TASK TO CARRY OUT
Reproduce verbatim the lines of the data below, beginning with the line containing "Does point (753, 266)" and continuing through the line containing "No, it is behind (146, 285).", with both of those lines included.

--- STORED DATA ---

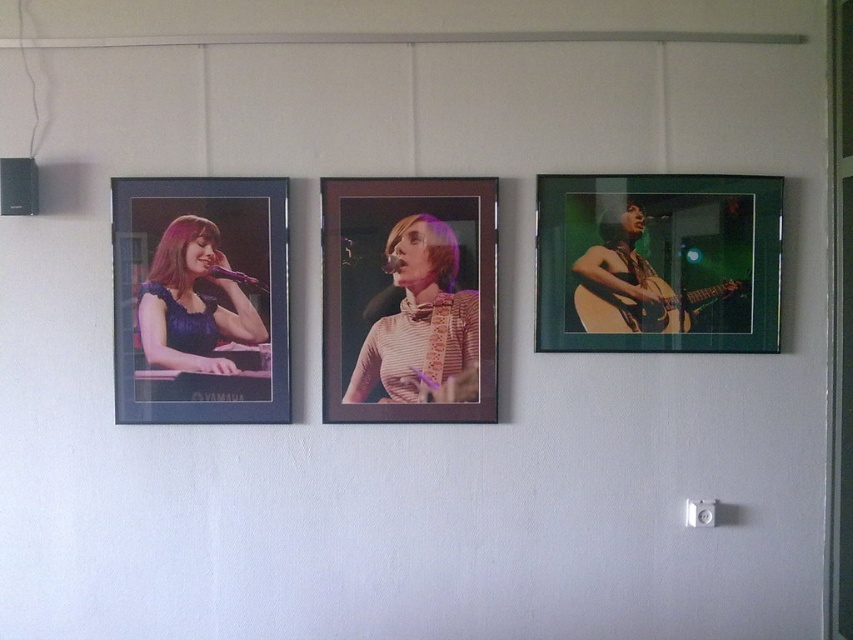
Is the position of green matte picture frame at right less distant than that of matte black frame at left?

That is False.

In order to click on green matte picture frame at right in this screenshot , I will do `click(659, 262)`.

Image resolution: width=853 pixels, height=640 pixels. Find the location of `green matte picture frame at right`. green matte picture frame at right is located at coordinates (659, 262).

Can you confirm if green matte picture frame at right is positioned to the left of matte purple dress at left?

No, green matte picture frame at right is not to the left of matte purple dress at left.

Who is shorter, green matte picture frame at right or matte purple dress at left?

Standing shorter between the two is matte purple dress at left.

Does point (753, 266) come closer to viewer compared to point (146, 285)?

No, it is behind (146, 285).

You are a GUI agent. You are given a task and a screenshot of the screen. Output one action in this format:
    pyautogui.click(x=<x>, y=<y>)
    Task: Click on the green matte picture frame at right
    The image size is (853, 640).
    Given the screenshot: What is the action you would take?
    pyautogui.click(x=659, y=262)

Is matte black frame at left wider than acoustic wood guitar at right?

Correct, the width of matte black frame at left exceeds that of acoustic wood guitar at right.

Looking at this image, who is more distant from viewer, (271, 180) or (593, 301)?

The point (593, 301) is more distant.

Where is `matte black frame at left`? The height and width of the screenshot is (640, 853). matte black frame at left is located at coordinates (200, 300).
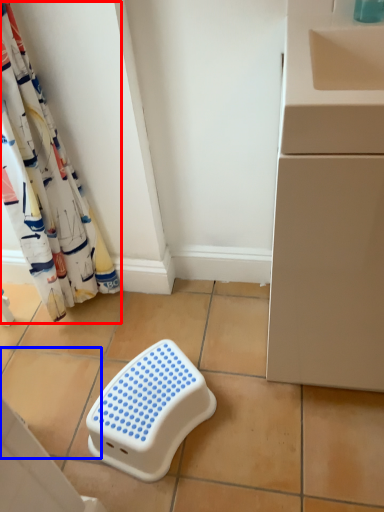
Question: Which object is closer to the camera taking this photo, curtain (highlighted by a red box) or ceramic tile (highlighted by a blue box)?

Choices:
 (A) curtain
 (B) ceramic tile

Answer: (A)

---
--- STORED DATA ---

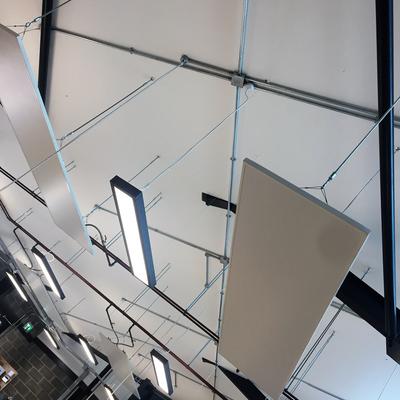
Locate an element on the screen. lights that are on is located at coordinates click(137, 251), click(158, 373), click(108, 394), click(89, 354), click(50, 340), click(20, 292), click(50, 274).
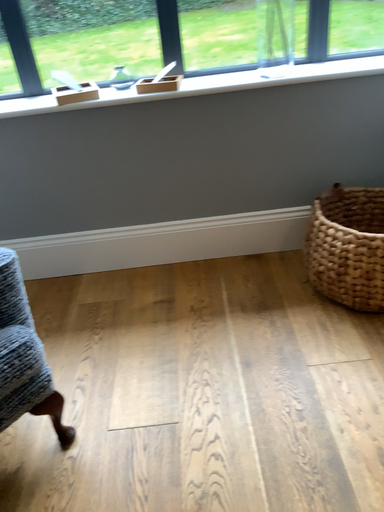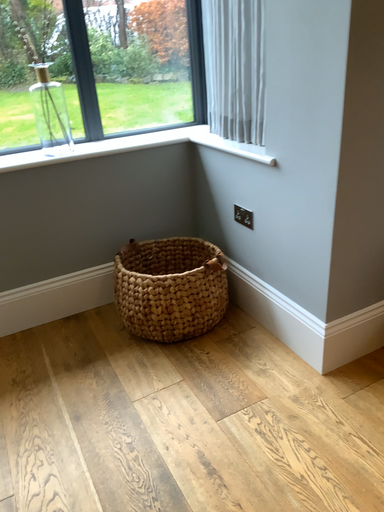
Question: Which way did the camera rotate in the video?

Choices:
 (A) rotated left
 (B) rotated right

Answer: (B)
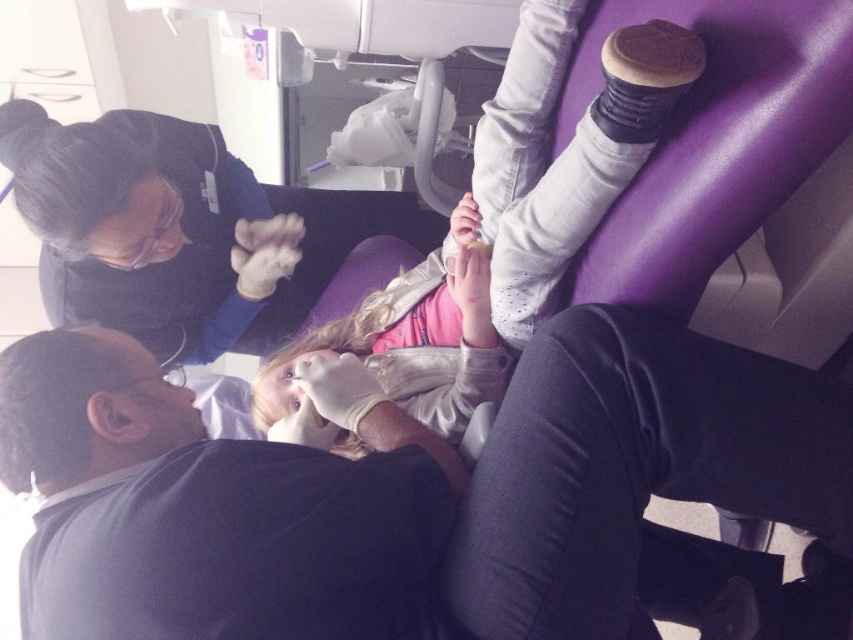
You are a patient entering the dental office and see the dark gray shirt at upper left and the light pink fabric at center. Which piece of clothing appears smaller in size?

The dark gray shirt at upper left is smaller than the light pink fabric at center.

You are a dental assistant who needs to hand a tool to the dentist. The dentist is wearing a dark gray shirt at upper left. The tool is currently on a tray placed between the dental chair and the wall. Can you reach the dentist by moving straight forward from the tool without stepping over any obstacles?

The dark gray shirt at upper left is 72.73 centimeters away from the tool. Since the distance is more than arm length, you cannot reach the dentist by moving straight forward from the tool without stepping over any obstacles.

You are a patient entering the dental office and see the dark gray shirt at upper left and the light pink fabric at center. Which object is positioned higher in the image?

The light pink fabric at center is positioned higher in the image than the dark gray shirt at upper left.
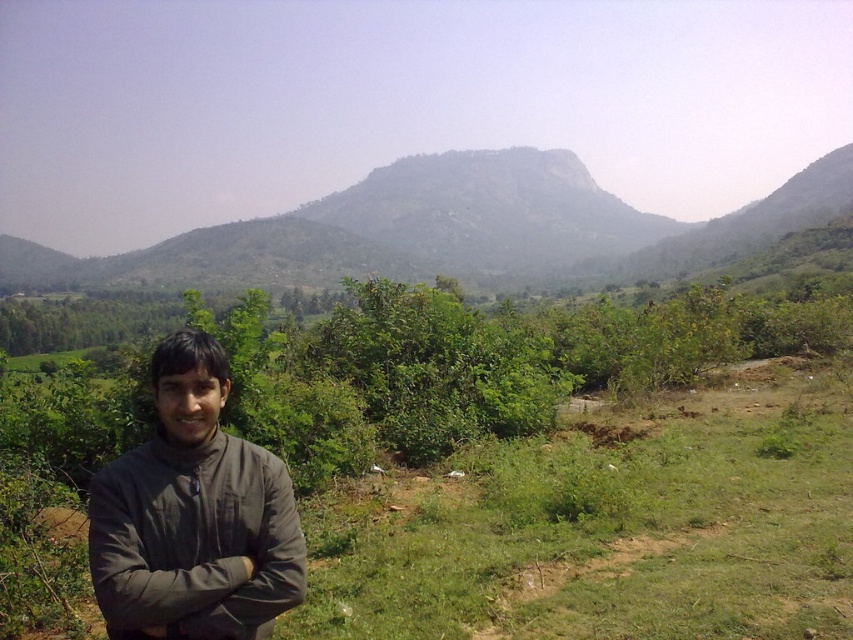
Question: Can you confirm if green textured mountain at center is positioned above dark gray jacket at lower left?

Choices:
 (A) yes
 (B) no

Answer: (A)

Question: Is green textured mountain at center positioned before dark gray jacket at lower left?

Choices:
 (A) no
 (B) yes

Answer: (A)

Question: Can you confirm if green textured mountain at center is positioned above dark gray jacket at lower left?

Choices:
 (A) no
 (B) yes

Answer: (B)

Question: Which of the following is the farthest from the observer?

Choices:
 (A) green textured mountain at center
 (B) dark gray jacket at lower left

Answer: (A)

---

ANSWER BELOW
Does point (753, 266) come closer to viewer compared to point (146, 285)?

No, it is behind (146, 285).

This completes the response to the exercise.